:: Activity ::
What you write must be the listing below in full, word for word, minus its pictures.
>>>>>
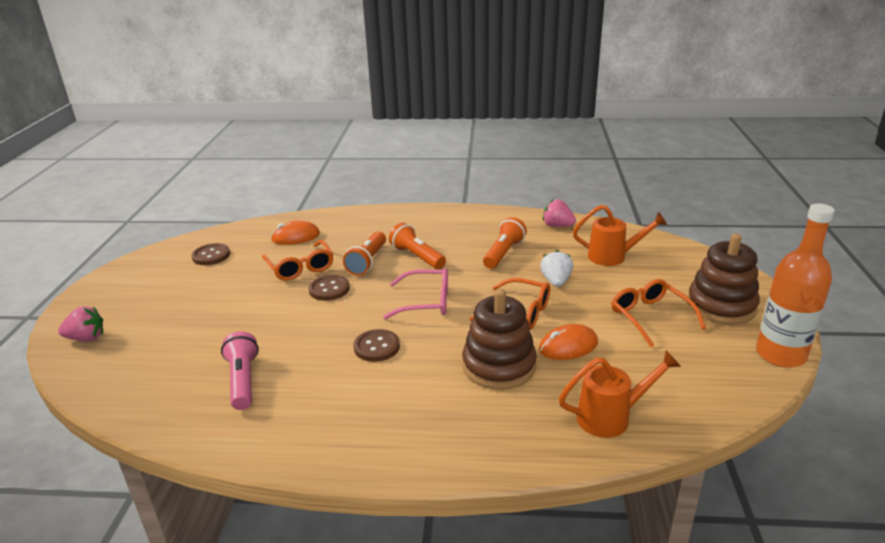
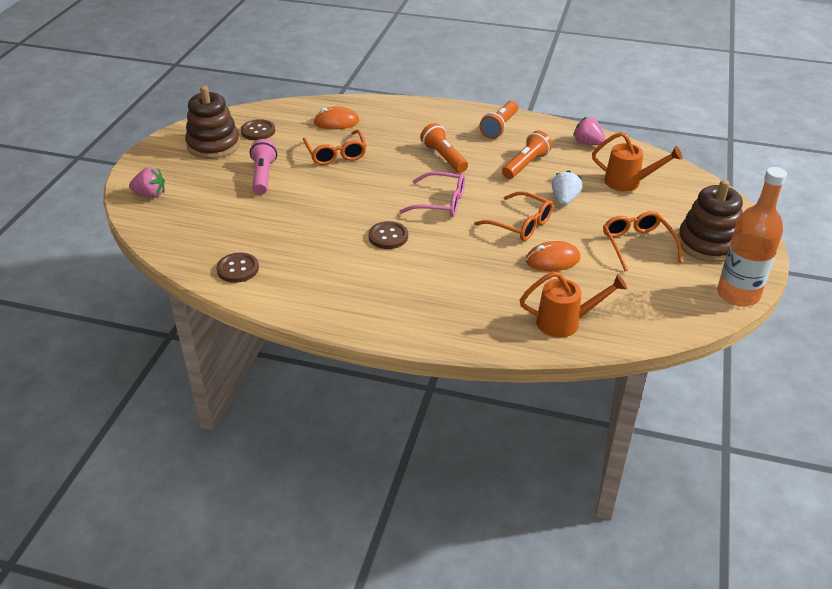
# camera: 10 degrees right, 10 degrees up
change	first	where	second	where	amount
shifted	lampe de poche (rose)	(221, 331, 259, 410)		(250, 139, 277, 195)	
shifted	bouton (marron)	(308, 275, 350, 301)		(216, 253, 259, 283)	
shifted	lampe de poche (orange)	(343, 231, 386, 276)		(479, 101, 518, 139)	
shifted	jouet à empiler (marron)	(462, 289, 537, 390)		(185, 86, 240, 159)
<<<<<
:: Reply ::
# camera: 10 degrees right, 10 degrees up
change	first	where	second	where	amount
shifted	lampe de poche (rose)	(221, 331, 259, 410)		(250, 139, 277, 195)	
shifted	bouton (marron)	(308, 275, 350, 301)		(216, 253, 259, 283)	
shifted	lampe de poche (orange)	(343, 231, 386, 276)		(479, 101, 518, 139)	
shifted	jouet à empiler (marron)	(462, 289, 537, 390)		(185, 86, 240, 159)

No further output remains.